Your assignment
Write out, word for word, every line in the data below from the one containing "Where the turquoise redame" to the one containing "The green sekeman", both of them included.

───── Data for the task

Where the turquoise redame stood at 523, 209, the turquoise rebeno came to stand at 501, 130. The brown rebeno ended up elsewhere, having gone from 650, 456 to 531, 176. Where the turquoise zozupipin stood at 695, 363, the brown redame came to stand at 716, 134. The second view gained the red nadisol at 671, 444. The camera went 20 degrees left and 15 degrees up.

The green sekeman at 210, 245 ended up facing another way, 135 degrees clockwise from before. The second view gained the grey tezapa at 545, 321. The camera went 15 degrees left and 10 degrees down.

──────────
───── Data for the task

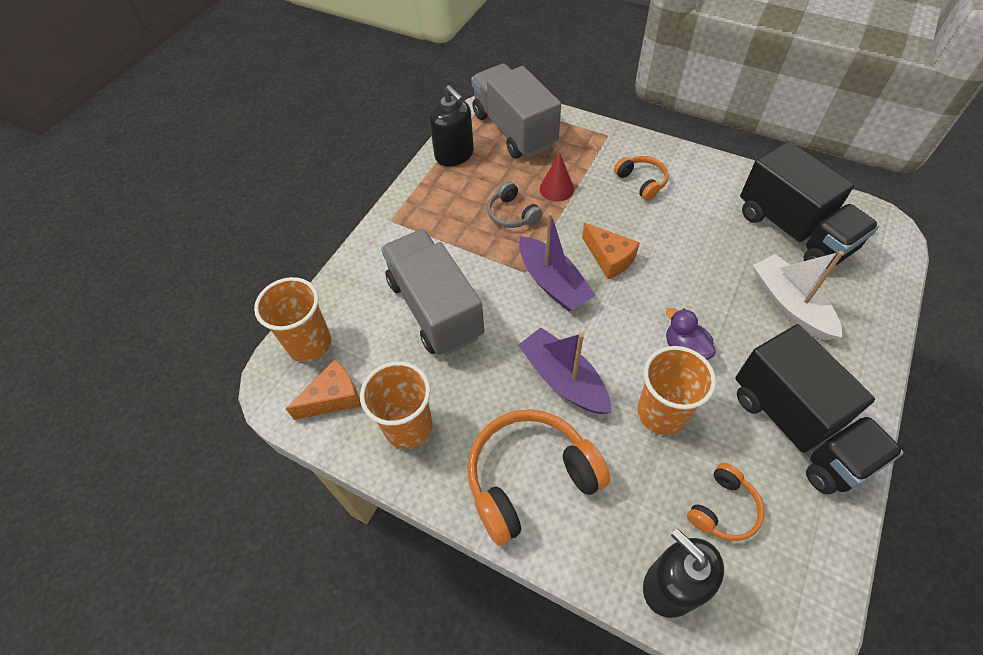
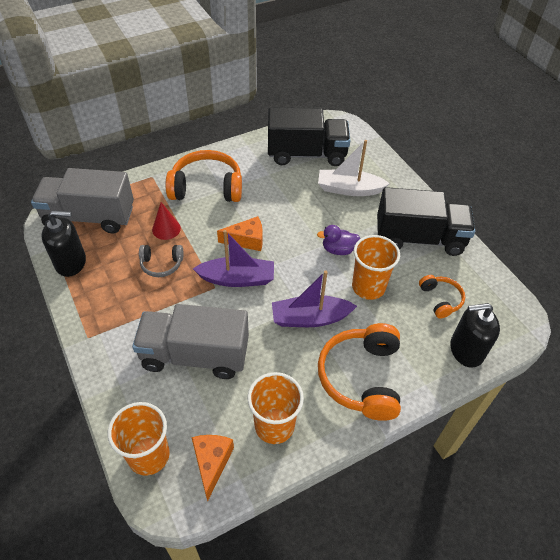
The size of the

──────────

Answer below
Where the turquoise redame stood at 523, 209, the turquoise rebeno came to stand at 501, 130. The brown rebeno ended up elsewhere, having gone from 650, 456 to 531, 176. Where the turquoise zozupipin stood at 695, 363, the brown redame came to stand at 716, 134. The second view gained the red nadisol at 671, 444. The camera went 20 degrees left and 15 degrees up.

The green sekeman at 210, 245 ended up facing another way, 135 degrees clockwise from before. The second view gained the grey tezapa at 545, 321. The camera went 15 degrees left and 10 degrees down.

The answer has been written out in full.